** Provided data **
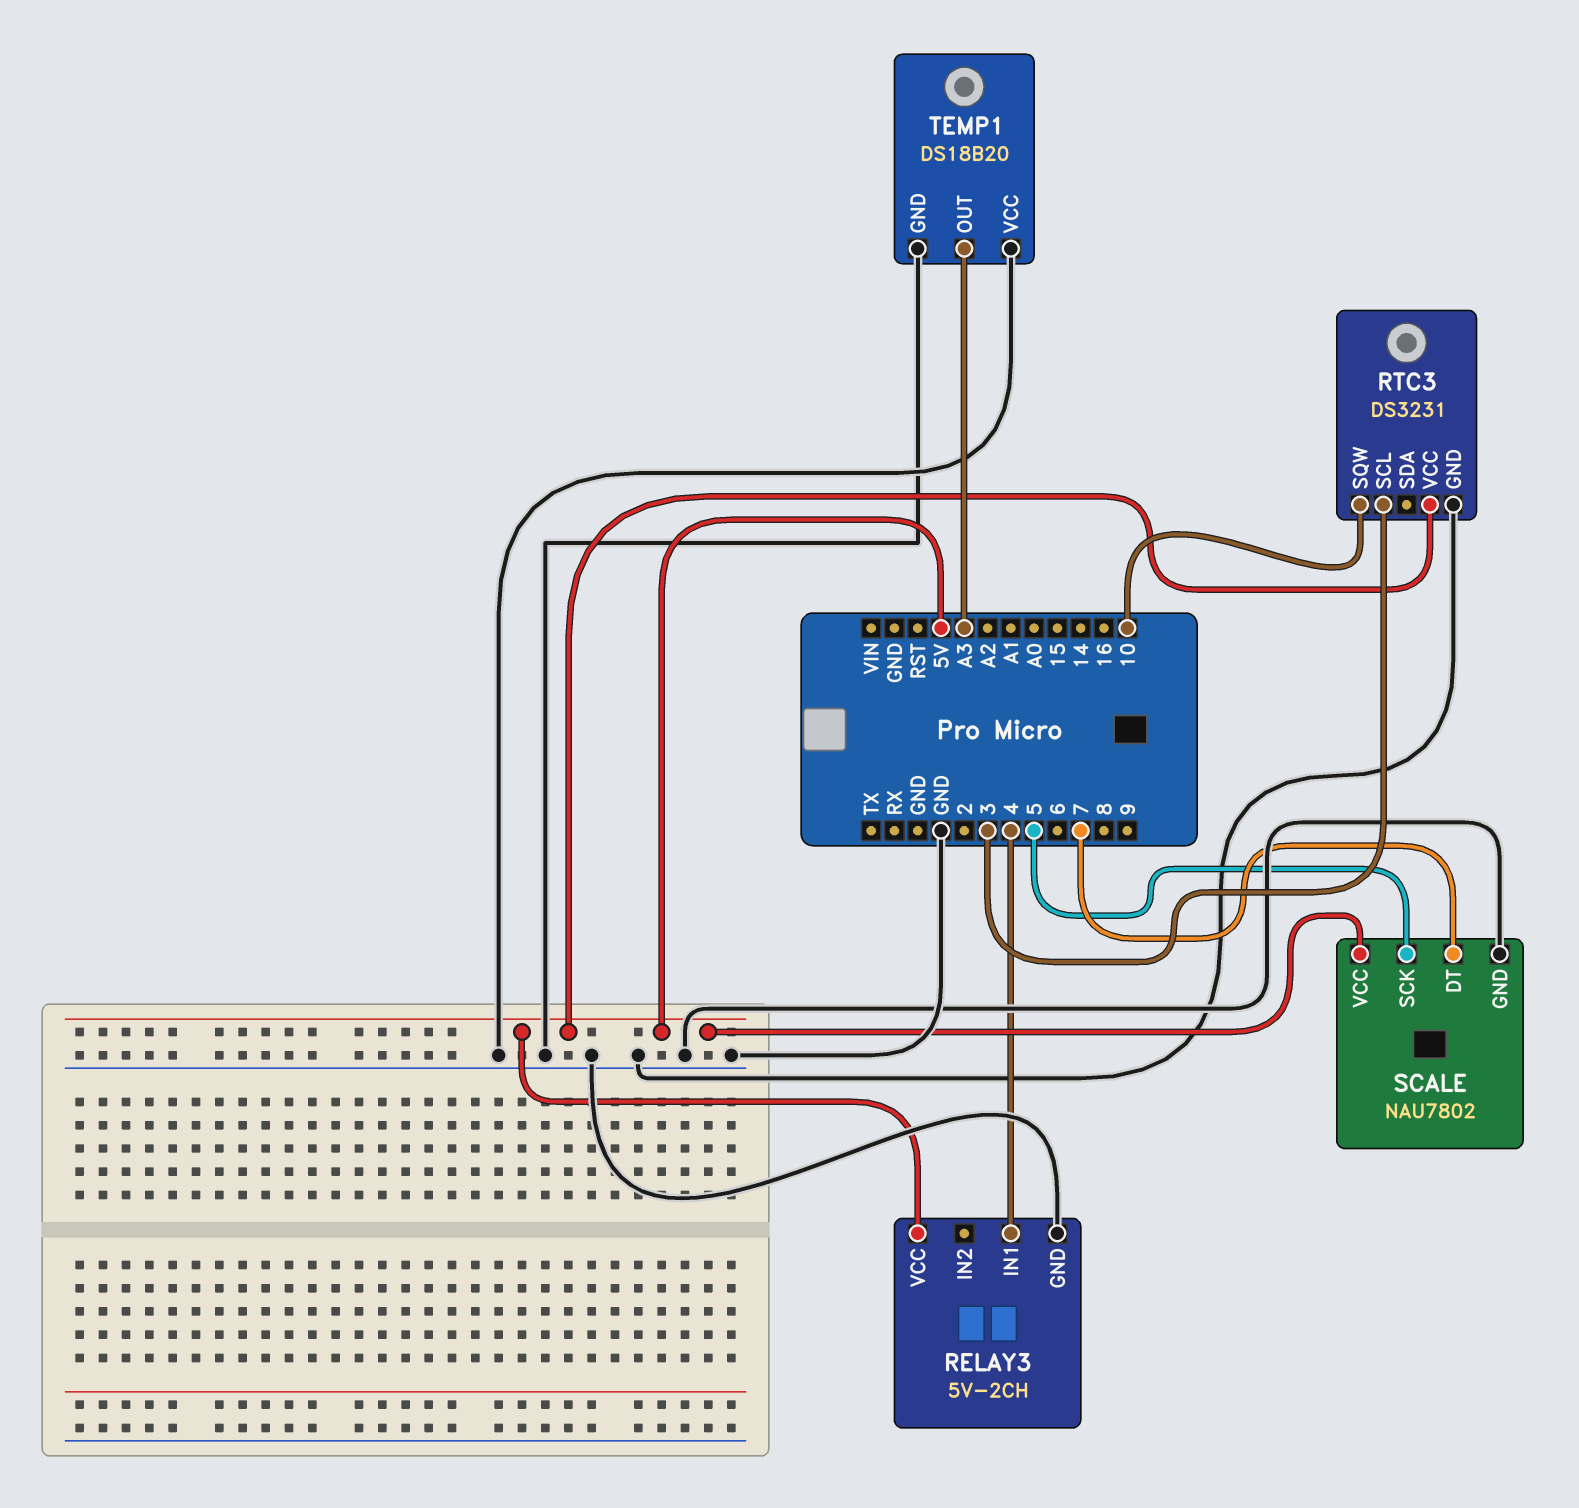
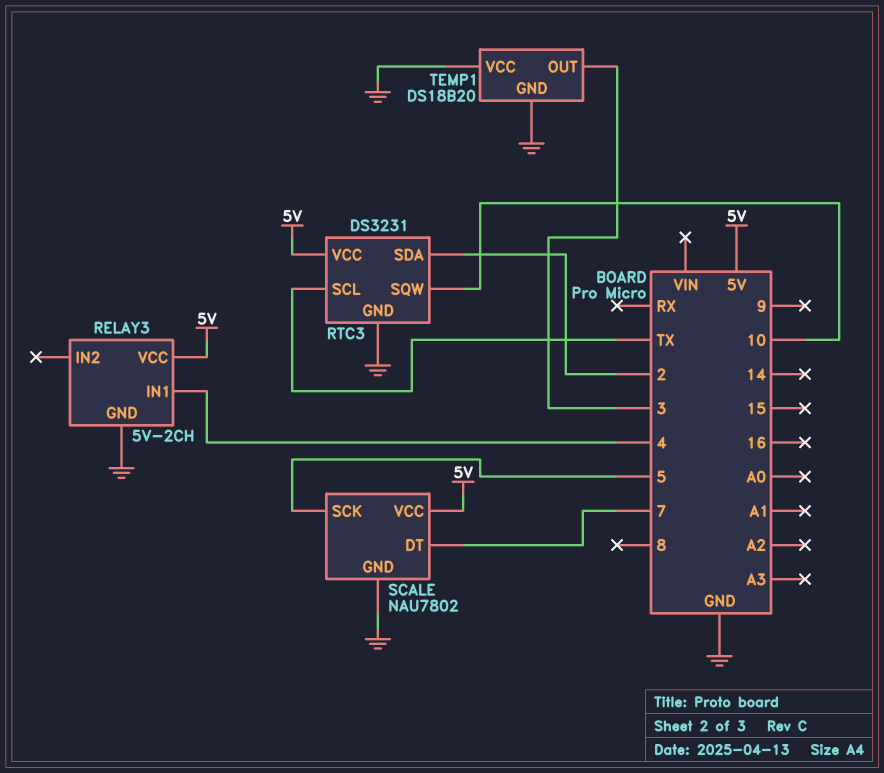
RTC3 pin SCL: 3 -> TX
RTC3 pin SDA: none -> 2
TEMP1 pin OUT: A3 -> 3

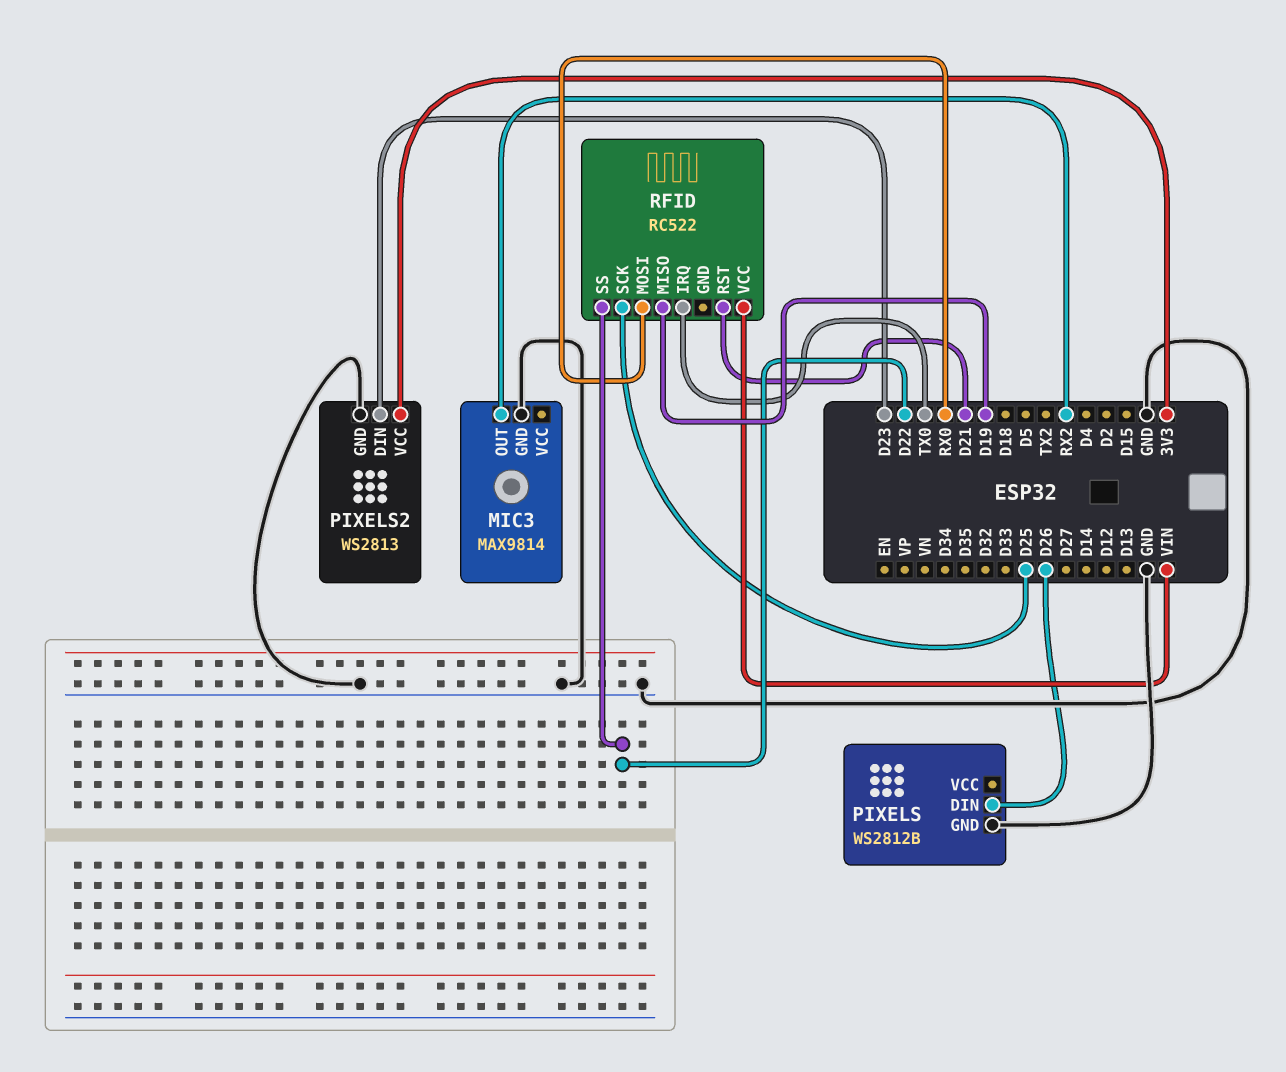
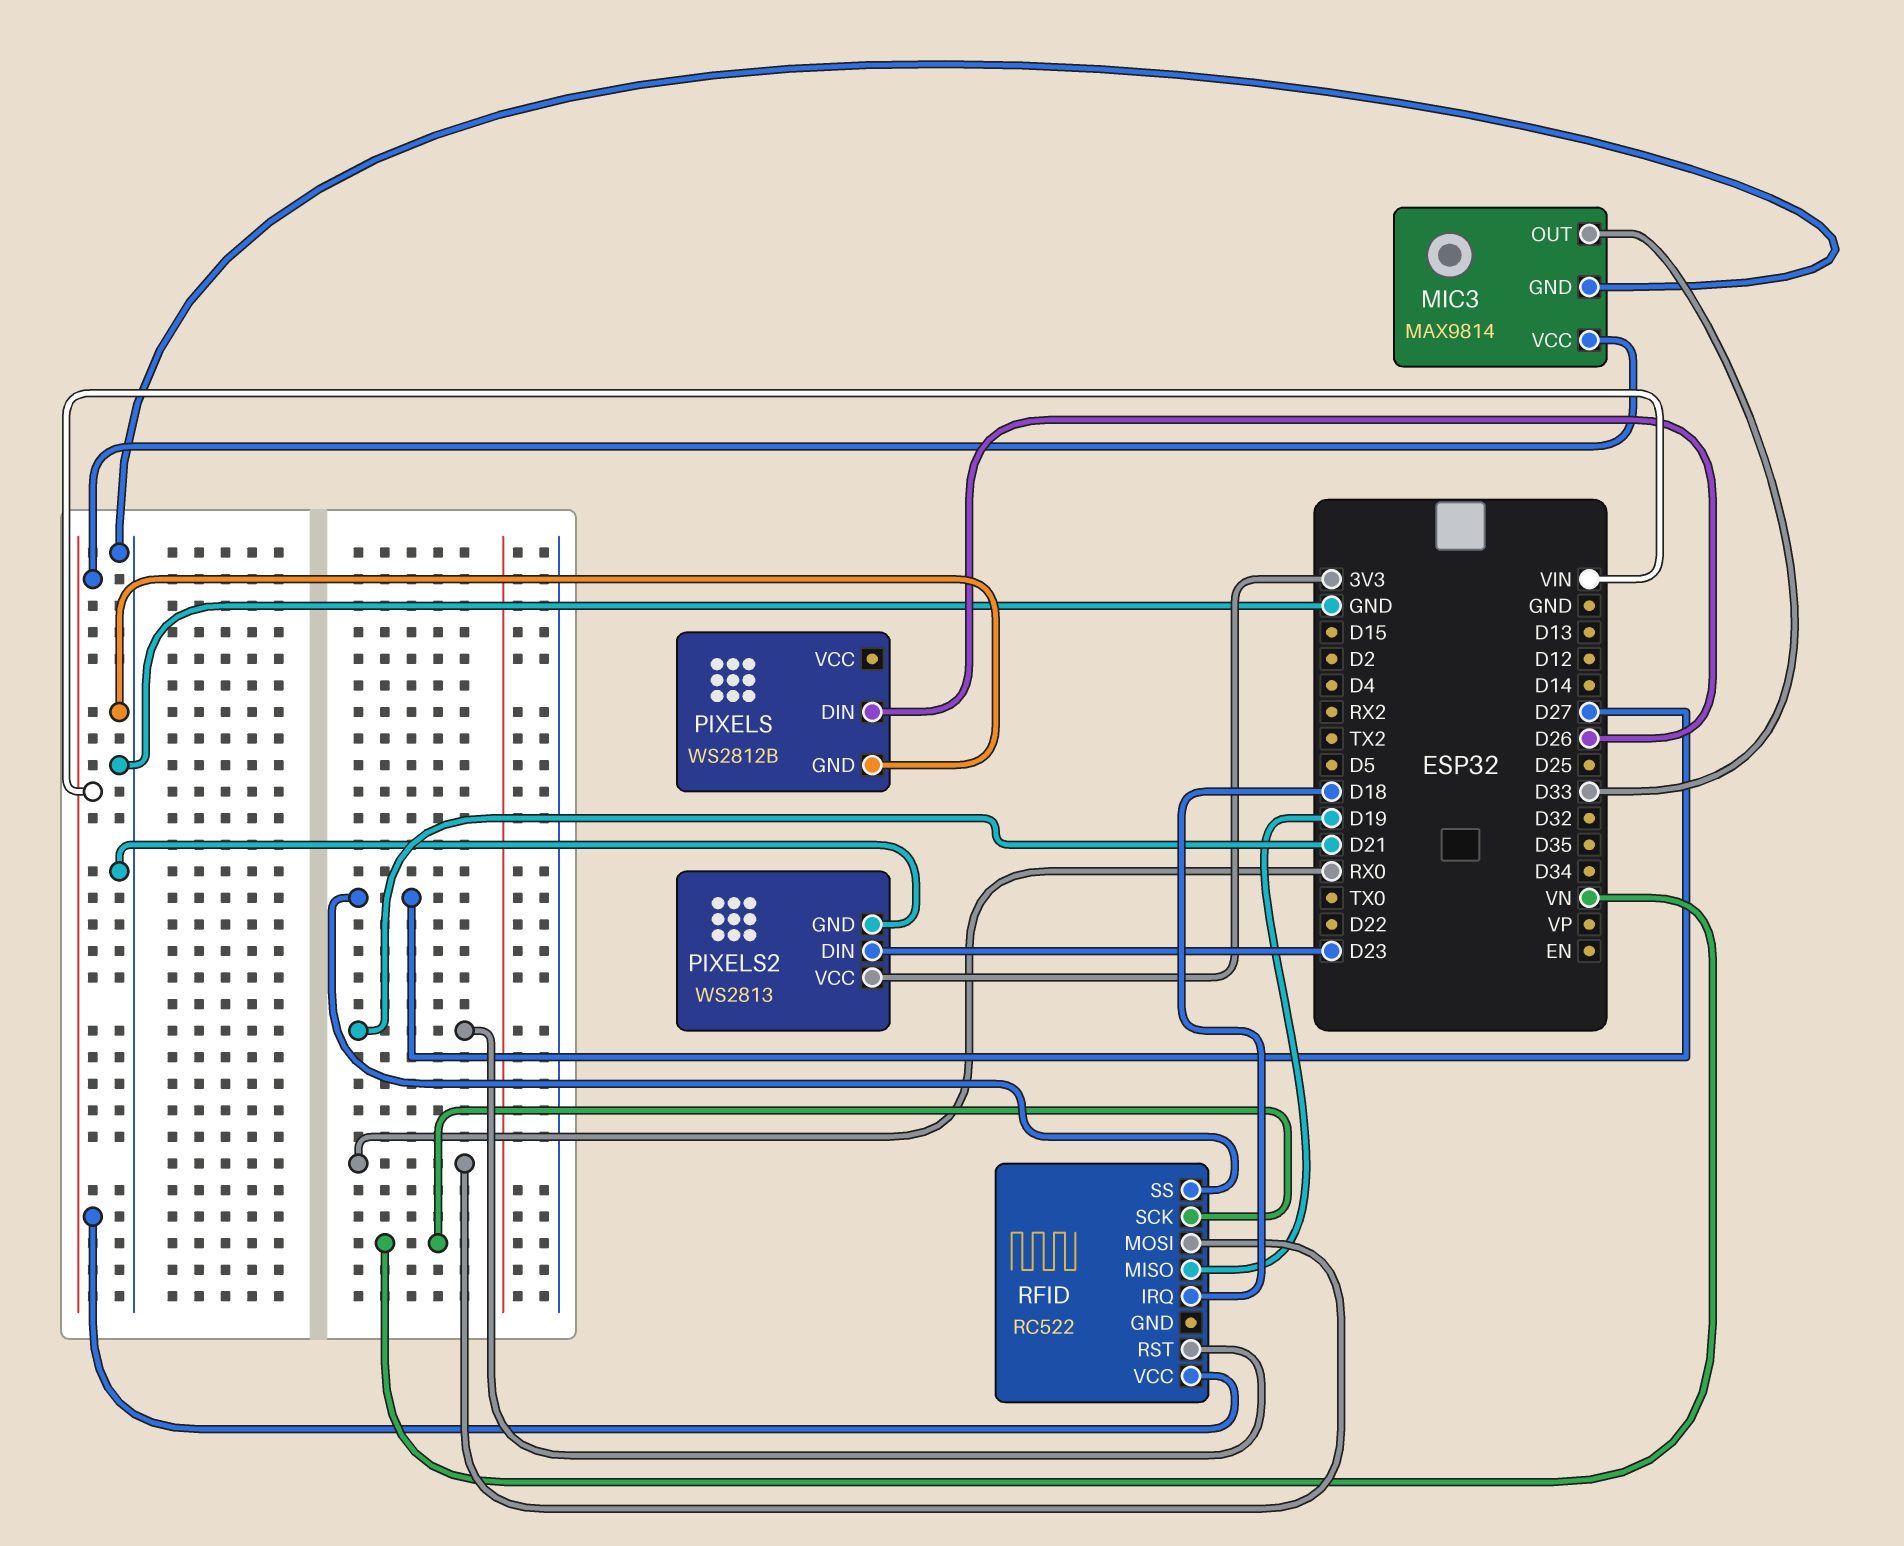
MIC3 pin OUT: RX2 -> D33
MIC3 pin VCC: none -> VIN
RFID pin IRQ: TX0 -> D18
RFID pin SCK: D25 -> VN
RFID pin SS: D22 -> D27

** Task to carry out **
Only the text is to be copied: please reproduce the records exactly and drop the pictures.

** Exercise result **
RTC3 pin SCL: 3 -> TX
RTC3 pin SDA: none -> 2
TEMP1 pin OUT: A3 -> 3

MIC3 pin OUT: RX2 -> D33
MIC3 pin VCC: none -> VIN
RFID pin IRQ: TX0 -> D18
RFID pin SCK: D25 -> VN
RFID pin SS: D22 -> D27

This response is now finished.